What to do -> All entries are to be transcribed exactly. Pictures are not part of the copy.

----- Dataset -----

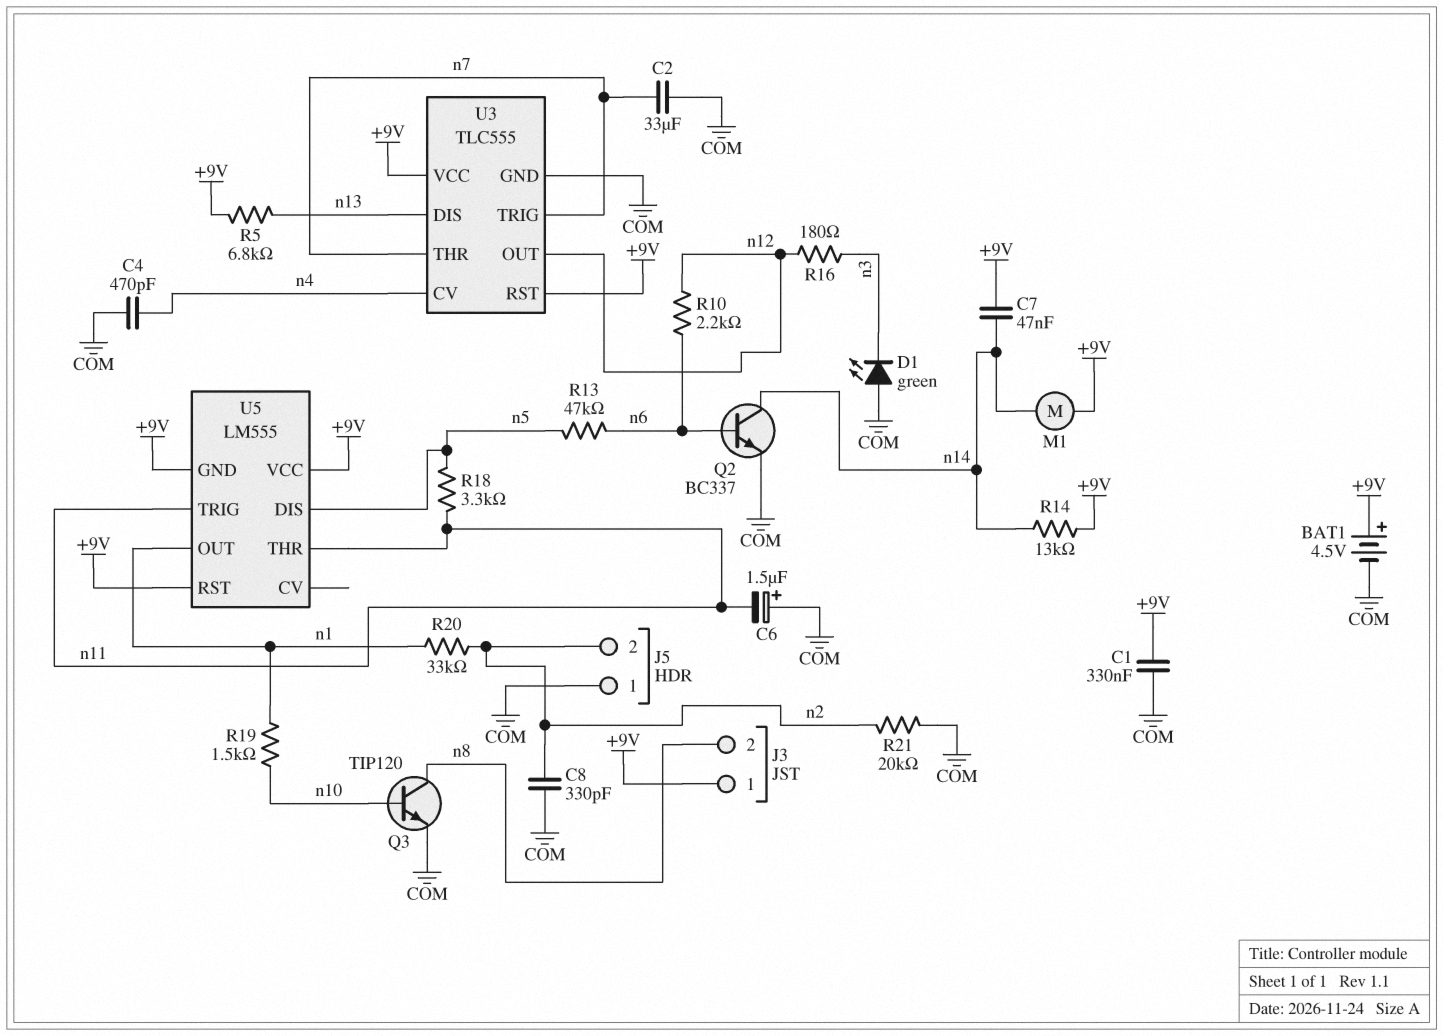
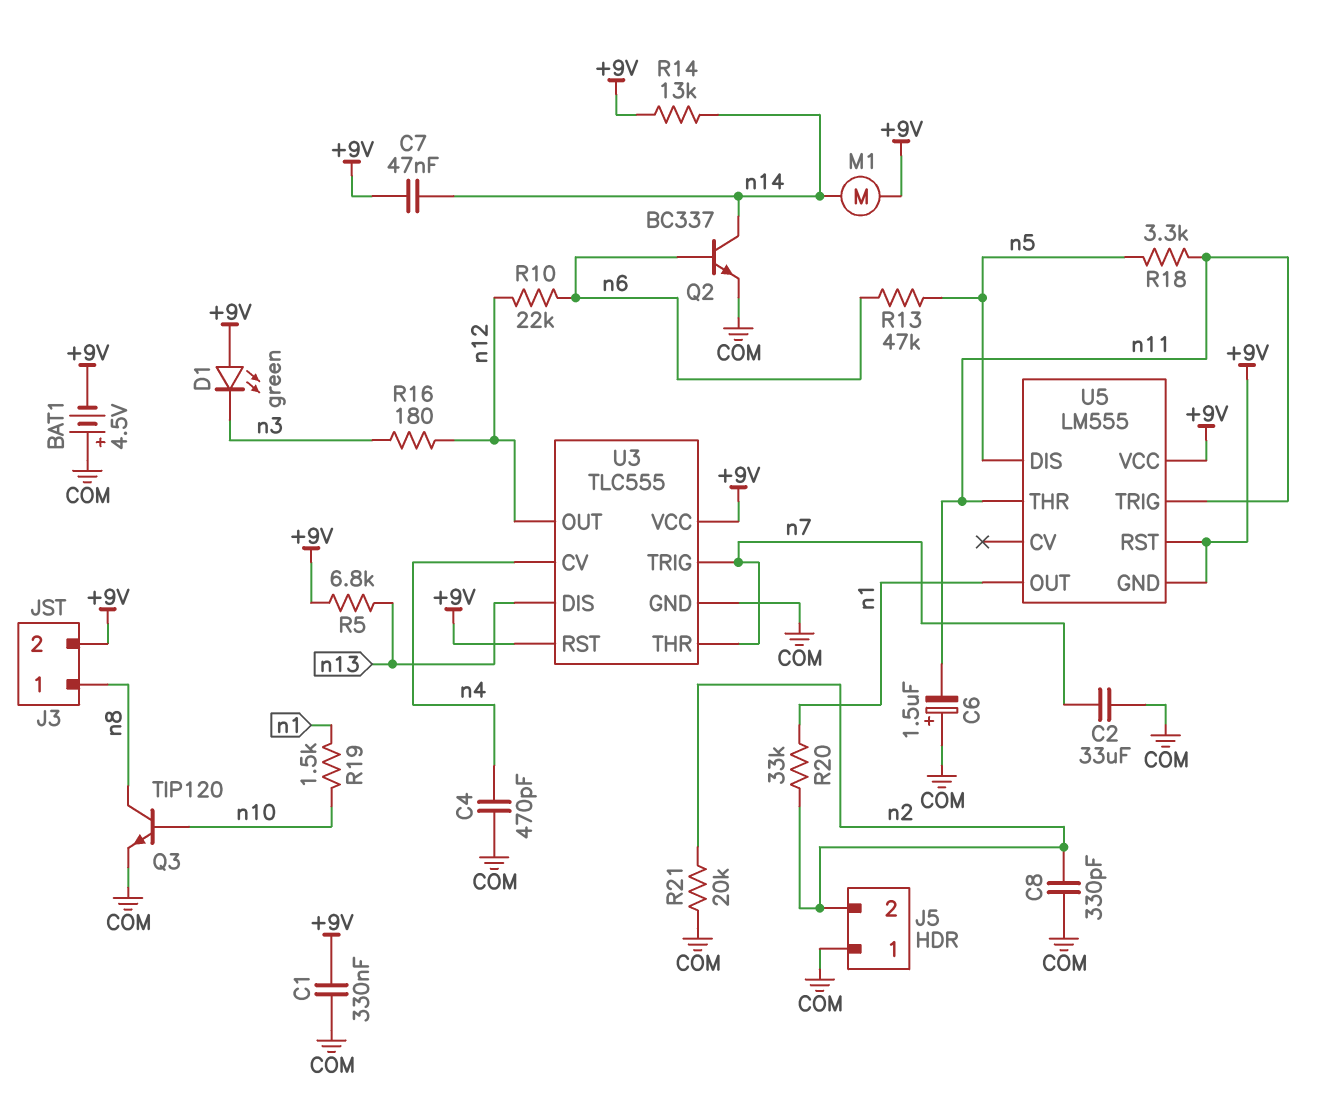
BAT1: 4.5V (plus +9V, minus COM) -> 4.5V (plus COM, minus +9V)
D1: LED green (A COM, K n3) -> LED green (A +9V, K n3)
J3 pin 1: +9V -> n8
J3 pin 2: n8 -> +9V
R10: 2.2k (n6, n12) -> 22k (n6, n12)

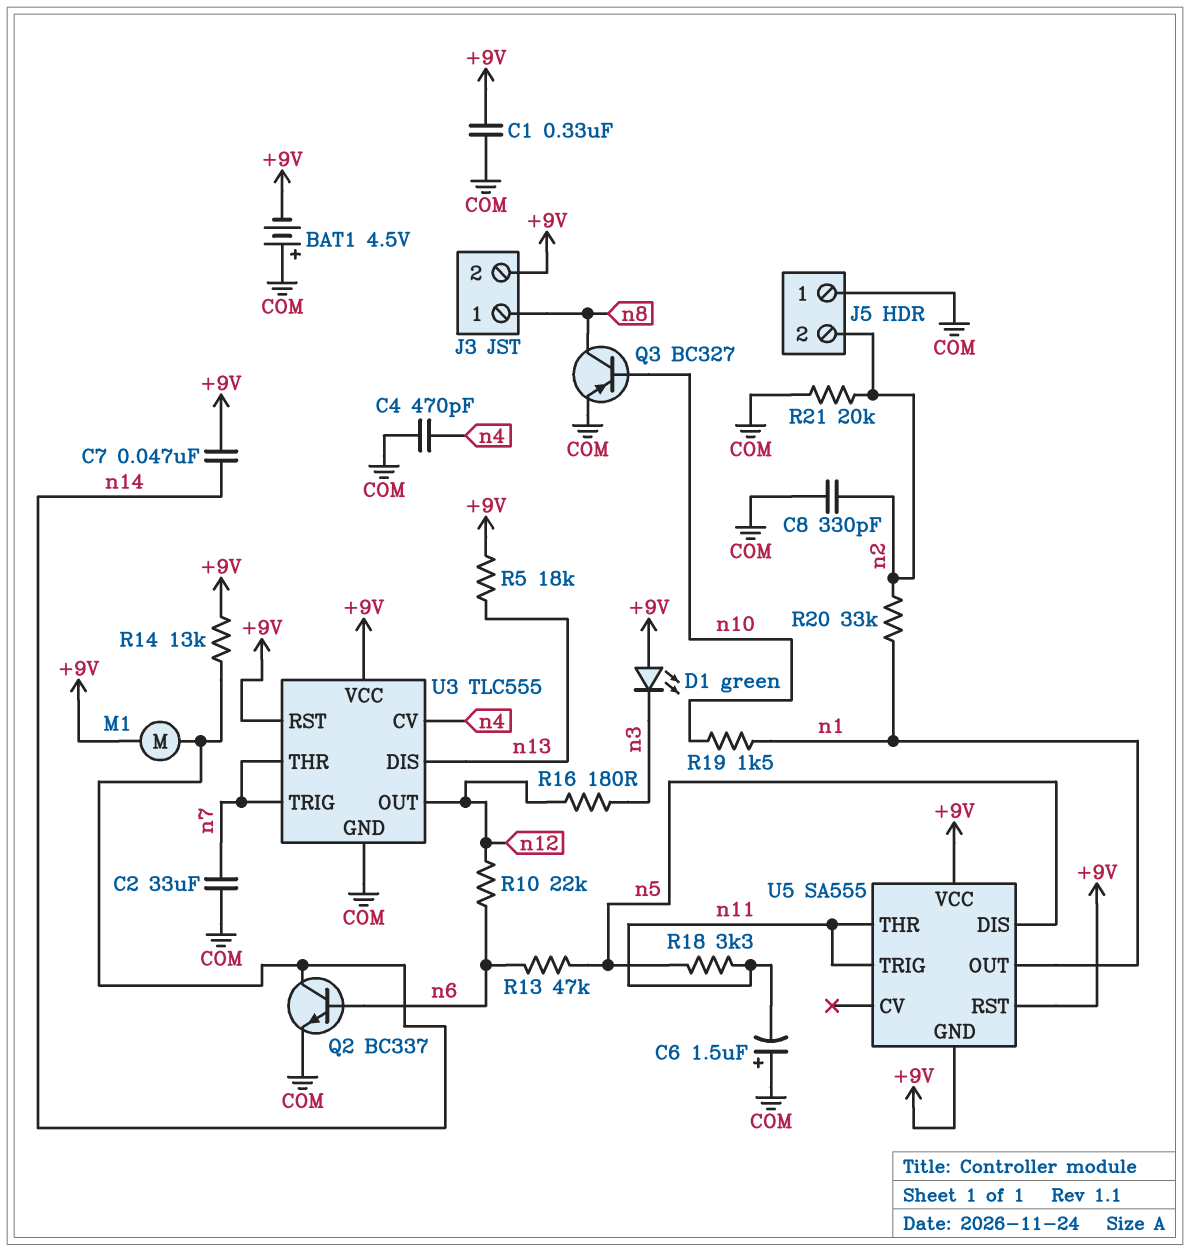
Q3: NPN TIP120 (B n10, C n8, E COM) -> PNP BC327 (B n10, C n8, E COM)
R5: 6.8k (+9V, n13) -> 18k (+9V, n13)
U5: LM555 -> SA555

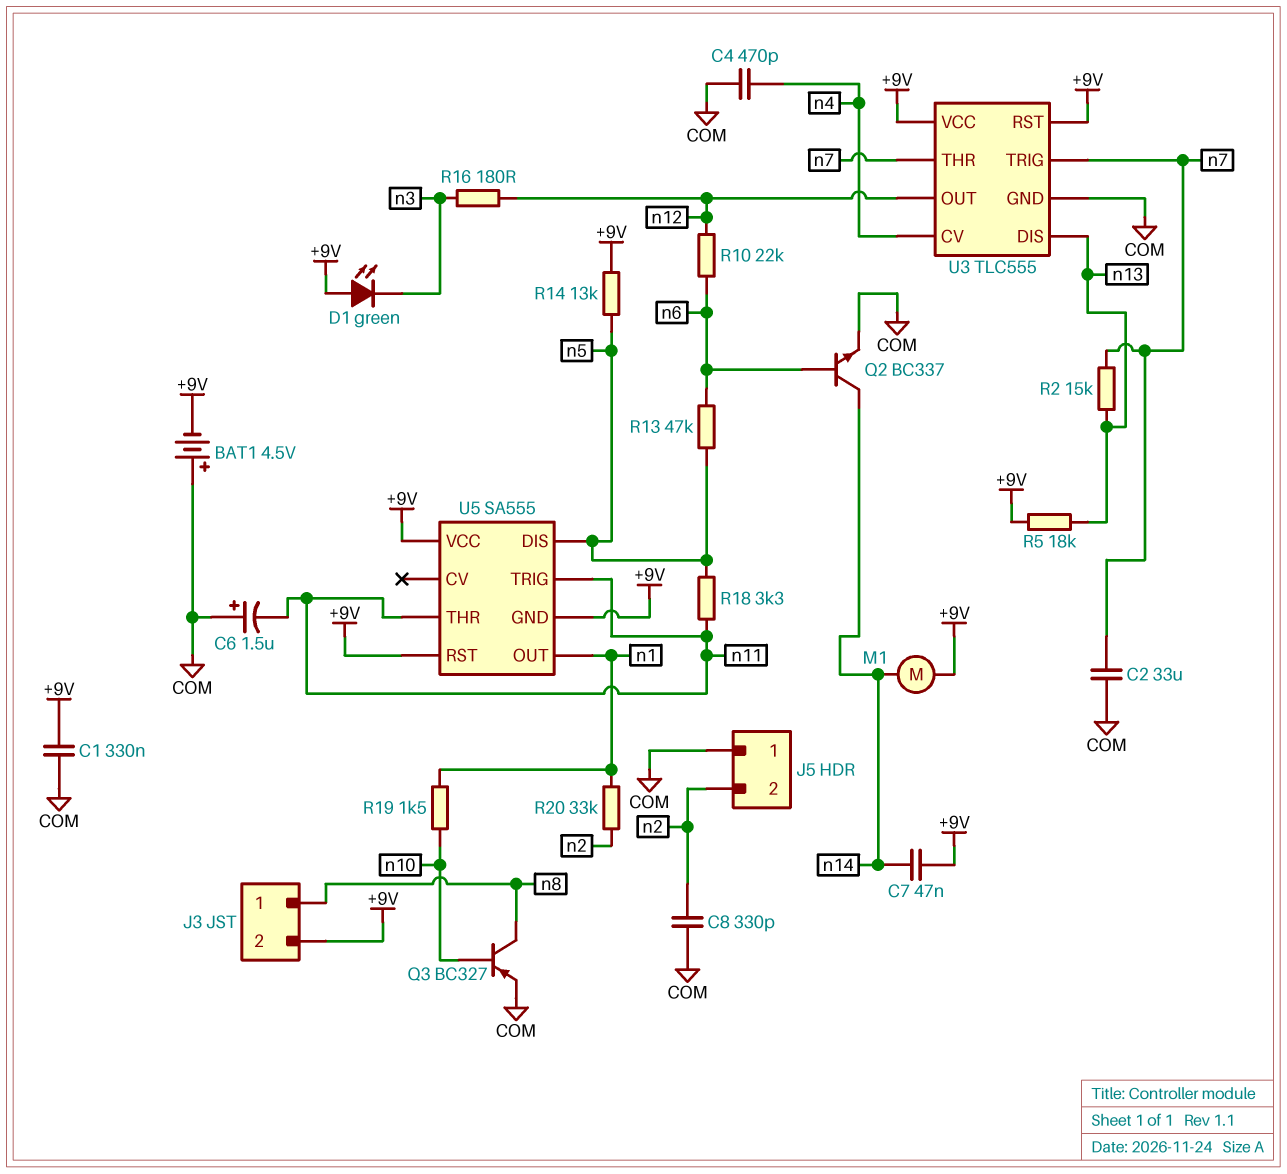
R2: none -> 15k (n7, n13)
R14: 13k (+9V, n14) -> 13k (+9V, n5)
R21: 20k (COM, n2) -> none

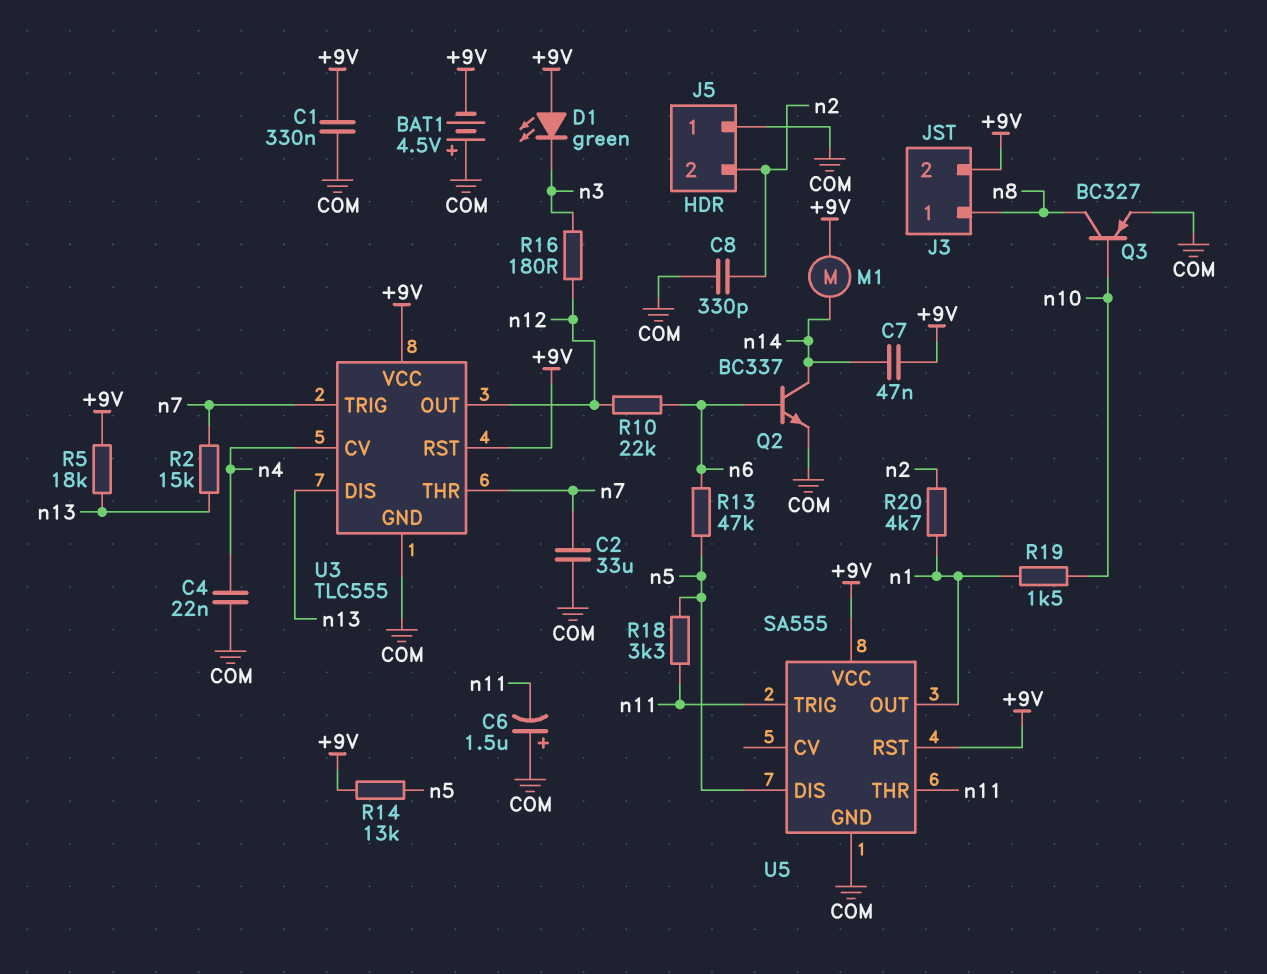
C4: 470pF (COM, n4) -> 22nF (COM, n4)
R20: 33k (n1, n2) -> 4.7k (n1, n2)
U5 pin GND: +9V -> COM

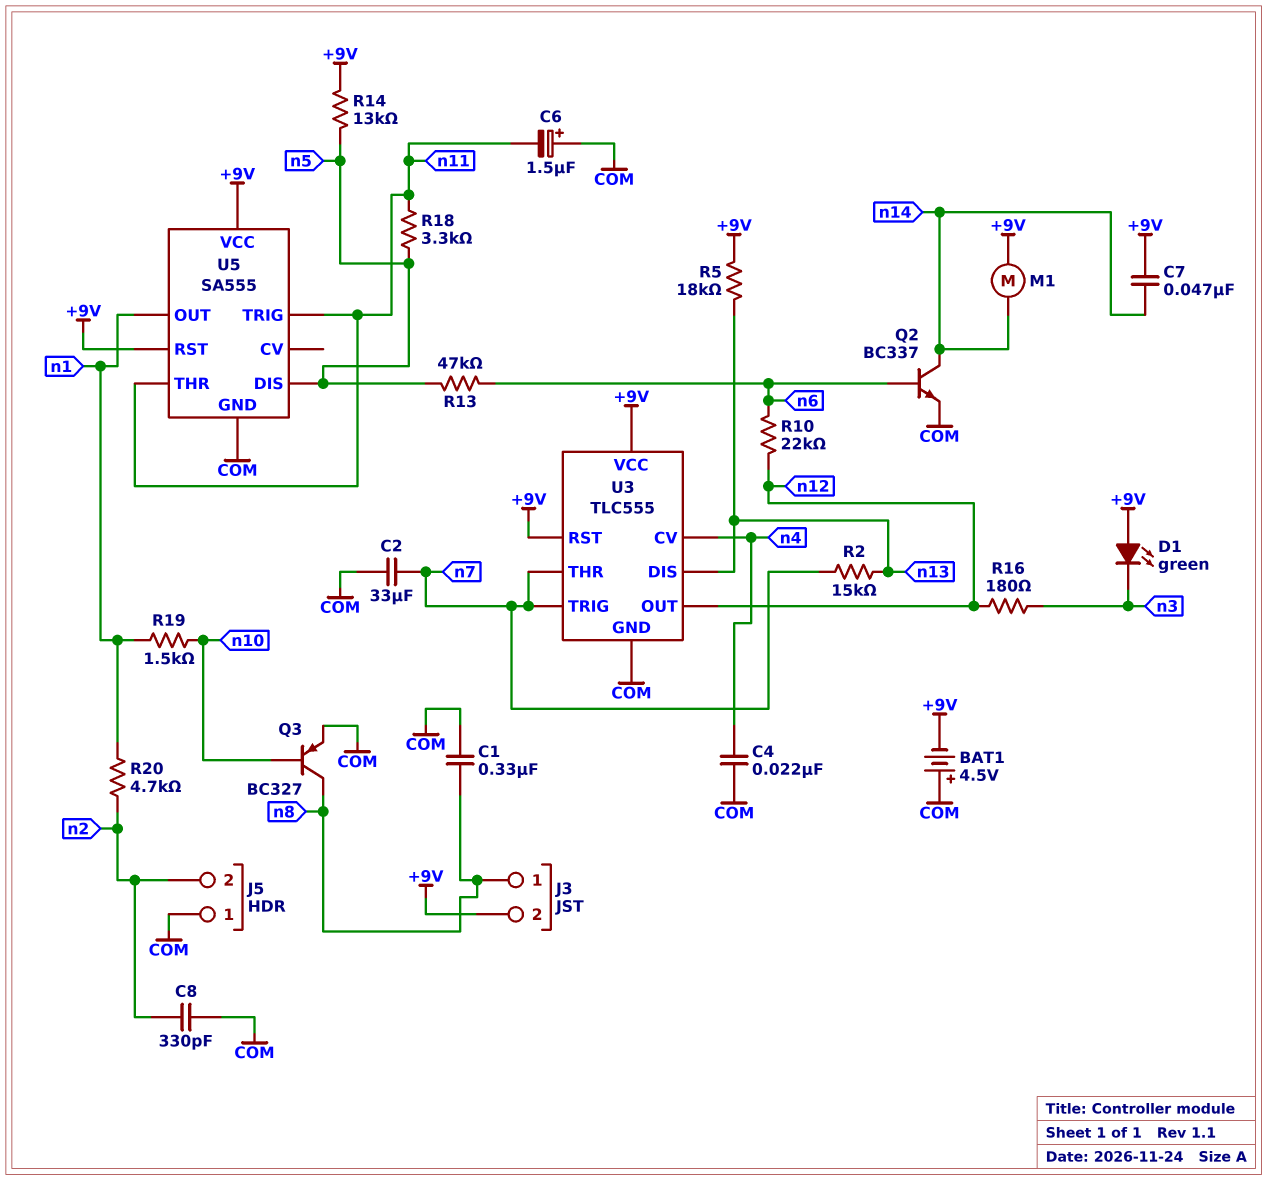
C1: 330nF (+9V, COM) -> 330nF (COM, n8)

-----

Task response ->
BAT1: 4.5V (plus +9V, minus COM) -> 4.5V (plus COM, minus +9V)
D1: LED green (A COM, K n3) -> LED green (A +9V, K n3)
J3 pin 1: +9V -> n8
J3 pin 2: n8 -> +9V
R10: 2.2k (n6, n12) -> 22k (n6, n12)

Q3: NPN TIP120 (B n10, C n8, E COM) -> PNP BC327 (B n10, C n8, E COM)
R5: 6.8k (+9V, n13) -> 18k (+9V, n13)
U5: LM555 -> SA555

R2: none -> 15k (n7, n13)
R14: 13k (+9V, n14) -> 13k (+9V, n5)
R21: 20k (COM, n2) -> none

C4: 470pF (COM, n4) -> 22nF (COM, n4)
R20: 33k (n1, n2) -> 4.7k (n1, n2)
U5 pin GND: +9V -> COM

C1: 330nF (+9V, COM) -> 330nF (COM, n8)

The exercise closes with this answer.